(Aerial feature coordinate data)
==*==

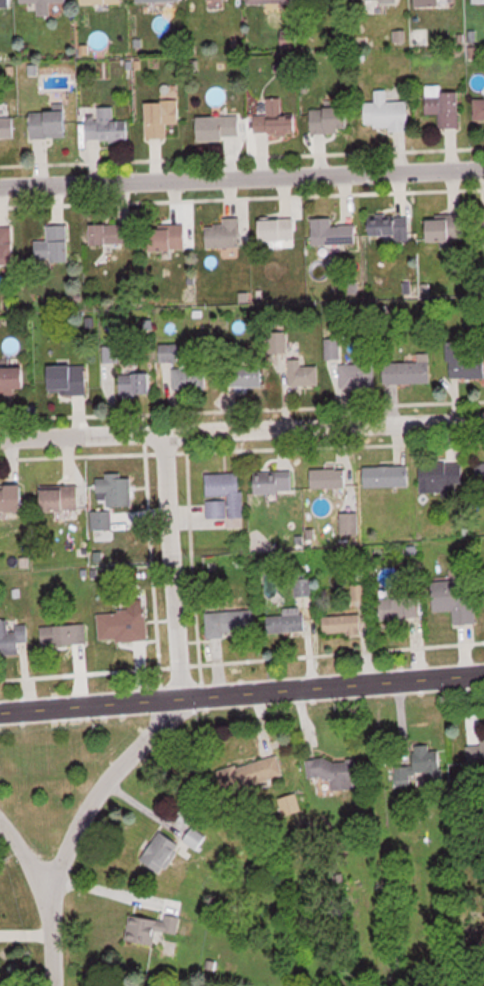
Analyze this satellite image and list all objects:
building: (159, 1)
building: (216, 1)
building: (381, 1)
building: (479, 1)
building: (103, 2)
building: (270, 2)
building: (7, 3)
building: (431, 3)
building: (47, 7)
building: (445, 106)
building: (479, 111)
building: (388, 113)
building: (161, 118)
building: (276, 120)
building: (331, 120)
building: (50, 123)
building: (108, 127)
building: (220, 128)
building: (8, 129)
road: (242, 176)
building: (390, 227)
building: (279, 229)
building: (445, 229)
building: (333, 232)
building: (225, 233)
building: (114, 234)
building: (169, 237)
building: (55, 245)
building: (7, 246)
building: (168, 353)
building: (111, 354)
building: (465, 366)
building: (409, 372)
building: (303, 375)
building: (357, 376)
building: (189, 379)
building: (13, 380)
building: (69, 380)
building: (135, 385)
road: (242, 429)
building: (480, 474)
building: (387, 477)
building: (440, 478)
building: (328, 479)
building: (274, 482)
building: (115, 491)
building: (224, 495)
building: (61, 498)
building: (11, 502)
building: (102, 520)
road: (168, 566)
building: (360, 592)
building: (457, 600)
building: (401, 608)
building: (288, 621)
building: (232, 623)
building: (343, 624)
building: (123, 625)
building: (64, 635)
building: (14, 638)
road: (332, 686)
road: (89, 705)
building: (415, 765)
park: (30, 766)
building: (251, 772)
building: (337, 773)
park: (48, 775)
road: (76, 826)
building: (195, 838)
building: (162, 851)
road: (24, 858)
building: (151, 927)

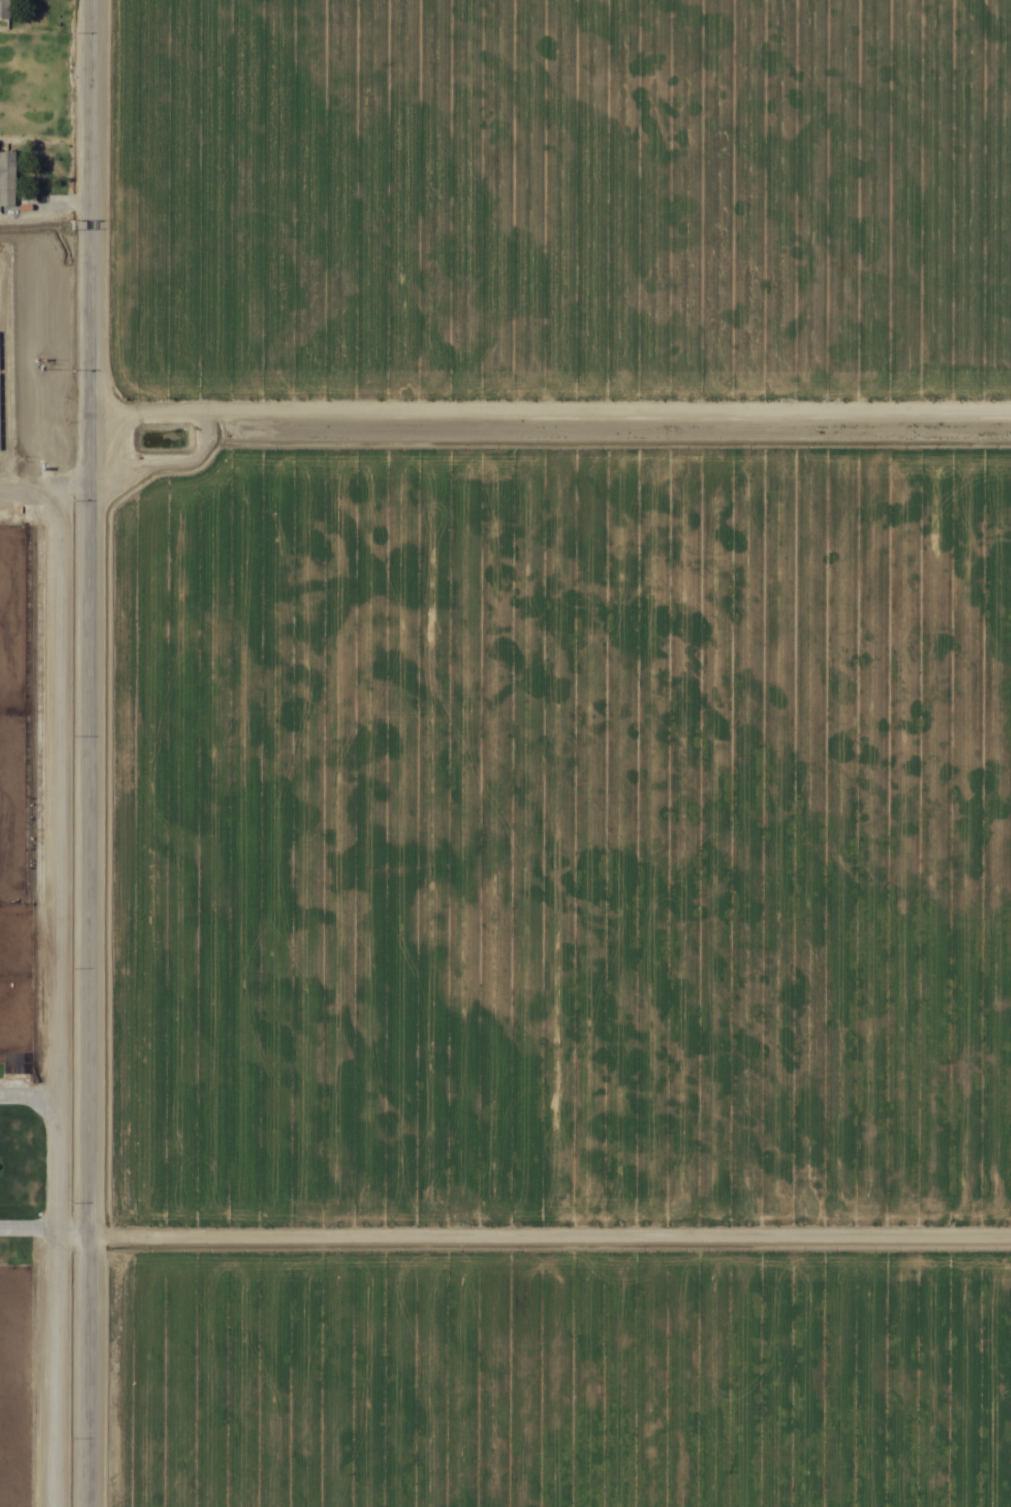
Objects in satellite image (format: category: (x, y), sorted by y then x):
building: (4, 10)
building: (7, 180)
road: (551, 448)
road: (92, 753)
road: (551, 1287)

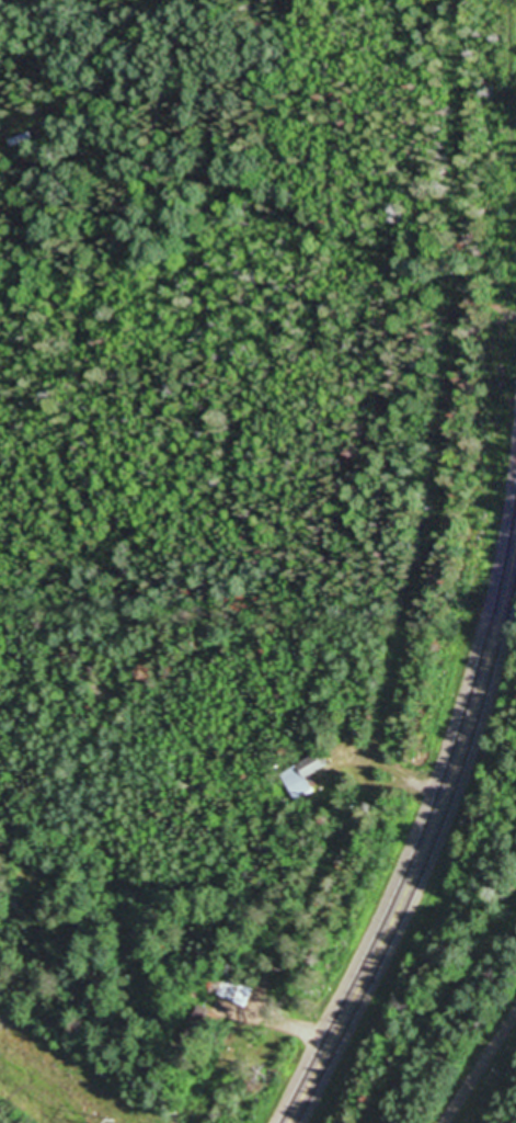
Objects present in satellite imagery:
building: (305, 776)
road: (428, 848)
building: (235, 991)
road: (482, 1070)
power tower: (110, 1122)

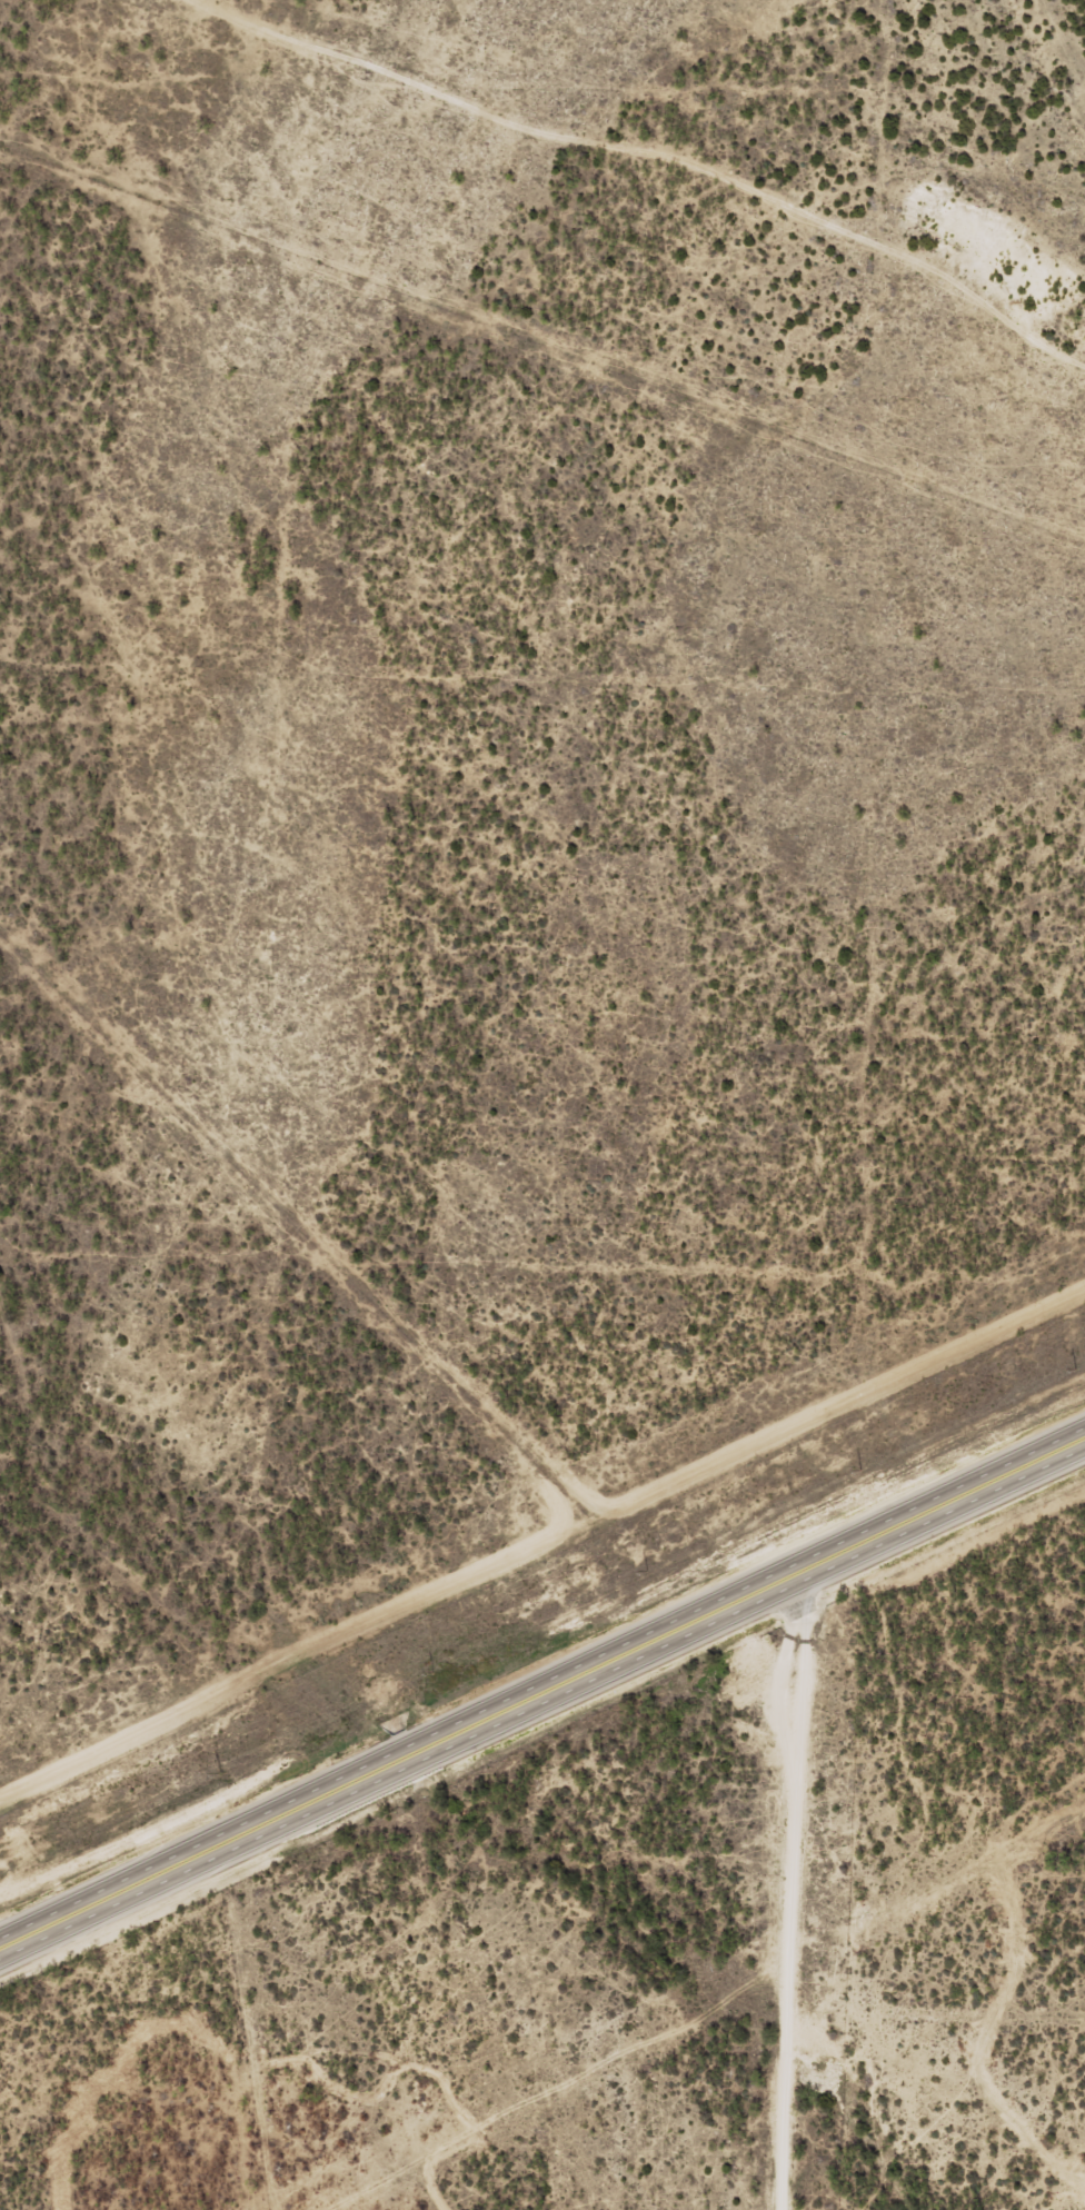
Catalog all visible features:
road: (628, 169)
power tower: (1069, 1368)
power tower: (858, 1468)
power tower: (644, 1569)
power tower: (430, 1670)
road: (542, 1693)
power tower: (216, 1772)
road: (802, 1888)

==*==

● Task to carry out:
Copy every record verbatim while leaving each picture out.

● Solution for this exercise:
Analyze this satellite image and list all objects:
building: (159, 1)
building: (216, 1)
building: (381, 1)
building: (479, 1)
building: (103, 2)
building: (270, 2)
building: (7, 3)
building: (431, 3)
building: (47, 7)
building: (445, 106)
building: (479, 111)
building: (388, 113)
building: (161, 118)
building: (276, 120)
building: (331, 120)
building: (50, 123)
building: (108, 127)
building: (220, 128)
building: (8, 129)
road: (242, 176)
building: (390, 227)
building: (279, 229)
building: (445, 229)
building: (333, 232)
building: (225, 233)
building: (114, 234)
building: (169, 237)
building: (55, 245)
building: (7, 246)
building: (168, 353)
building: (111, 354)
building: (465, 366)
building: (409, 372)
building: (303, 375)
building: (357, 376)
building: (189, 379)
building: (13, 380)
building: (69, 380)
building: (135, 385)
road: (242, 429)
building: (480, 474)
building: (387, 477)
building: (440, 478)
building: (328, 479)
building: (274, 482)
building: (115, 491)
building: (224, 495)
building: (61, 498)
building: (11, 502)
building: (102, 520)
road: (168, 566)
building: (360, 592)
building: (457, 600)
building: (401, 608)
building: (288, 621)
building: (232, 623)
building: (343, 624)
building: (123, 625)
building: (64, 635)
building: (14, 638)
road: (332, 686)
road: (89, 705)
building: (415, 765)
park: (30, 766)
building: (251, 772)
building: (337, 773)
park: (48, 775)
road: (76, 826)
building: (195, 838)
building: (162, 851)
road: (24, 858)
building: (151, 927)

Objects in satellite image (format: category: (x, y), sorted by y then x):
building: (4, 10)
building: (7, 180)
road: (551, 448)
road: (92, 753)
road: (551, 1287)

Objects present in satellite imagery:
building: (305, 776)
road: (428, 848)
building: (235, 991)
road: (482, 1070)
power tower: (110, 1122)

Catalog all visible features:
road: (628, 169)
power tower: (1069, 1368)
power tower: (858, 1468)
power tower: (644, 1569)
power tower: (430, 1670)
road: (542, 1693)
power tower: (216, 1772)
road: (802, 1888)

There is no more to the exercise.